## begin EXERCISE INPUTS

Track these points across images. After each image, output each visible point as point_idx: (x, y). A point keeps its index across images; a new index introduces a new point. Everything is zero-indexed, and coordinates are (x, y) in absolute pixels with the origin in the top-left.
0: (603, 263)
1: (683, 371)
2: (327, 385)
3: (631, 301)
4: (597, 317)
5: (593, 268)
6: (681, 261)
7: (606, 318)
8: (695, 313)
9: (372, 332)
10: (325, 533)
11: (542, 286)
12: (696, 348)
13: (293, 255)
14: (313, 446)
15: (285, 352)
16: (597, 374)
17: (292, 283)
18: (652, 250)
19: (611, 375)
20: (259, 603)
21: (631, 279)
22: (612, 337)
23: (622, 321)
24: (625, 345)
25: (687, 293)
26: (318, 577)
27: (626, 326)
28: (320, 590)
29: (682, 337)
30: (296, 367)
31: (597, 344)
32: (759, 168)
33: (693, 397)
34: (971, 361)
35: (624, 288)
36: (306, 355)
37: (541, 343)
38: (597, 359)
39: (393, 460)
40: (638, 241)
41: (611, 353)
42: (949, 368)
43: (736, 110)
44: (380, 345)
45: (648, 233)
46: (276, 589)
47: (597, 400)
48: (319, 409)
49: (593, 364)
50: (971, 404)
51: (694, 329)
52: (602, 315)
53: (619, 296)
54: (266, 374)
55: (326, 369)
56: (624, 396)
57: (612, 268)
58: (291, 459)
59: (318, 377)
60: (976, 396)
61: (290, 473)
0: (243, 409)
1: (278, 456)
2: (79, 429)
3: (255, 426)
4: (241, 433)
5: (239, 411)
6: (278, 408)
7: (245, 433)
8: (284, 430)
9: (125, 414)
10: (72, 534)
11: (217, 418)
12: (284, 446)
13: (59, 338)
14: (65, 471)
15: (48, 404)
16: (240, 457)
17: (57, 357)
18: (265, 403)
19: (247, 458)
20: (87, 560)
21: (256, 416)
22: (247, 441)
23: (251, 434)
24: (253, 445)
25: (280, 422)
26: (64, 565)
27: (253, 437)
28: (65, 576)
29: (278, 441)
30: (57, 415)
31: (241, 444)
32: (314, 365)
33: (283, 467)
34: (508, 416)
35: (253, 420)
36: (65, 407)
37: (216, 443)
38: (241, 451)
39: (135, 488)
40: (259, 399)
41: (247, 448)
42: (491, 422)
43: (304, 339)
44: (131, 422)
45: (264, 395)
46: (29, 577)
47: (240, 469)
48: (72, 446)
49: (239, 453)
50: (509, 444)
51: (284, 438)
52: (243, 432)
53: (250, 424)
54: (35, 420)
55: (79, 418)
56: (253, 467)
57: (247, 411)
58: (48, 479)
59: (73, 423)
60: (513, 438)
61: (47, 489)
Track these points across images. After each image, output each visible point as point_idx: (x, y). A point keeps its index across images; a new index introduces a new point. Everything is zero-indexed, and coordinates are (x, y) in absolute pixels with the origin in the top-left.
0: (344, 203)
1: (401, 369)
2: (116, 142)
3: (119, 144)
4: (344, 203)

## end EXERCISE INPUTS

Rewrite the whole listing with every "zero-indexed" changed to "0-indexed", leaving everything else untouched.

### [WRITTEN REPLY]
Track these points across images. After each image, output each visible point as point_idx: (x, y). A point keeps its index across images; a new index introduces a new point. Everything is 0-indexed, and coordinates are (x, y) in absolute pixels with the origin in the top-left.
0: (603, 263)
1: (683, 371)
2: (327, 385)
3: (631, 301)
4: (597, 317)
5: (593, 268)
6: (681, 261)
7: (606, 318)
8: (695, 313)
9: (372, 332)
10: (325, 533)
11: (542, 286)
12: (696, 348)
13: (293, 255)
14: (313, 446)
15: (285, 352)
16: (597, 374)
17: (292, 283)
18: (652, 250)
19: (611, 375)
20: (259, 603)
21: (631, 279)
22: (612, 337)
23: (622, 321)
24: (625, 345)
25: (687, 293)
26: (318, 577)
27: (626, 326)
28: (320, 590)
29: (682, 337)
30: (296, 367)
31: (597, 344)
32: (759, 168)
33: (693, 397)
34: (971, 361)
35: (624, 288)
36: (306, 355)
37: (541, 343)
38: (597, 359)
39: (393, 460)
40: (638, 241)
41: (611, 353)
42: (949, 368)
43: (736, 110)
44: (380, 345)
45: (648, 233)
46: (276, 589)
47: (597, 400)
48: (319, 409)
49: (593, 364)
50: (971, 404)
51: (694, 329)
52: (602, 315)
53: (619, 296)
54: (266, 374)
55: (326, 369)
56: (624, 396)
57: (612, 268)
58: (291, 459)
59: (318, 377)
60: (976, 396)
61: (290, 473)
0: (243, 409)
1: (278, 456)
2: (79, 429)
3: (255, 426)
4: (241, 433)
5: (239, 411)
6: (278, 408)
7: (245, 433)
8: (284, 430)
9: (125, 414)
10: (72, 534)
11: (217, 418)
12: (284, 446)
13: (59, 338)
14: (65, 471)
15: (48, 404)
16: (240, 457)
17: (57, 357)
18: (265, 403)
19: (247, 458)
20: (87, 560)
21: (256, 416)
22: (247, 441)
23: (251, 434)
24: (253, 445)
25: (280, 422)
26: (64, 565)
27: (253, 437)
28: (65, 576)
29: (278, 441)
30: (57, 415)
31: (241, 444)
32: (314, 365)
33: (283, 467)
34: (508, 416)
35: (253, 420)
36: (65, 407)
37: (216, 443)
38: (241, 451)
39: (135, 488)
40: (259, 399)
41: (247, 448)
42: (491, 422)
43: (304, 339)
44: (131, 422)
45: (264, 395)
46: (29, 577)
47: (240, 469)
48: (72, 446)
49: (239, 453)
50: (509, 444)
51: (284, 438)
52: (243, 432)
53: (250, 424)
54: (35, 420)
55: (79, 418)
56: (253, 467)
57: (247, 411)
58: (48, 479)
59: (73, 423)
60: (513, 438)
61: (47, 489)
Track these points across images. After each image, output each visible point as point_idx: (x, y). A point keeps its index across images; a new index introduces a new point. Everything is 0-indexed, and coordinates are (x, y) in absolute pixels with the origin in the top-left.
0: (344, 203)
1: (401, 369)
2: (116, 142)
3: (119, 144)
4: (344, 203)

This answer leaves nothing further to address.